>> BEGIN SUPPLIED DATA

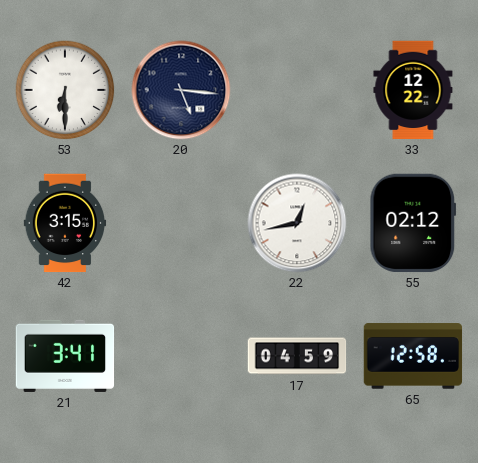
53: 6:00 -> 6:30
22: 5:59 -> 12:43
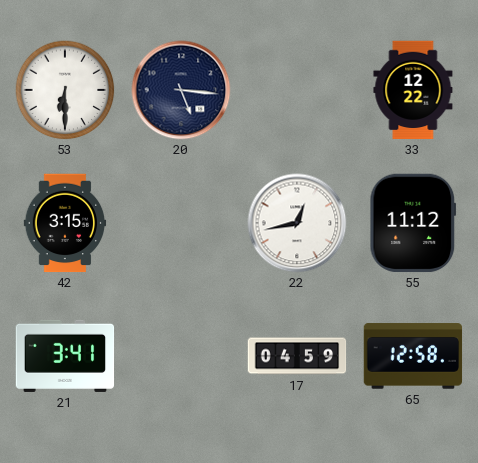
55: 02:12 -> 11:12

>> END SUPPLIED DATA
>> BEGIN SUPPLIED DATA

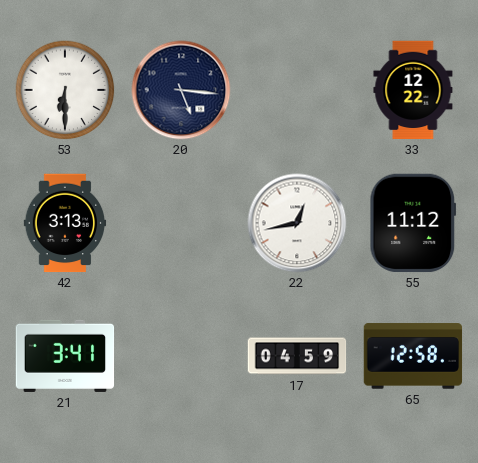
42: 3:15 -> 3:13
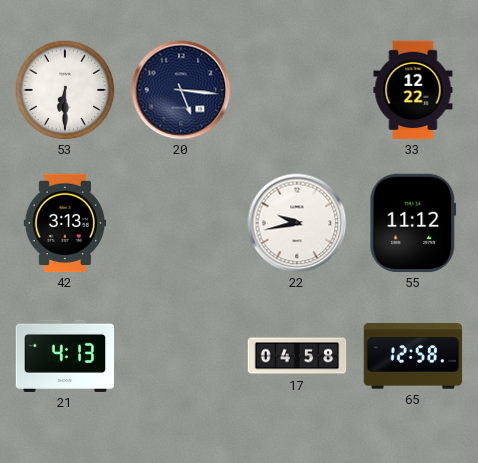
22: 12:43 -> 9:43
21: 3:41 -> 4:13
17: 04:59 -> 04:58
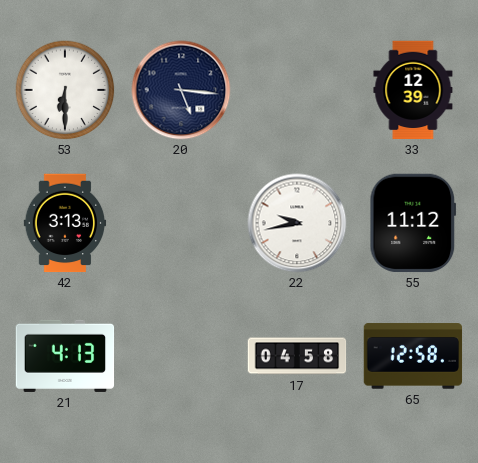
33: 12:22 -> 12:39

>> END SUPPLIED DATA

SET EXERCISE
Update the stretch from the line containing "42: 3:15 -> 3:13" through the line containing "33: 12:22 -> 12:39" by replacing "04:59" with "4:59" and keeping everything else the same. Leave the pictures out of your answer.

SOLVED EXERCISE
42: 3:15 -> 3:13
22: 12:43 -> 9:43
21: 3:41 -> 4:13
17: 4:59 -> 04:58
33: 12:22 -> 12:39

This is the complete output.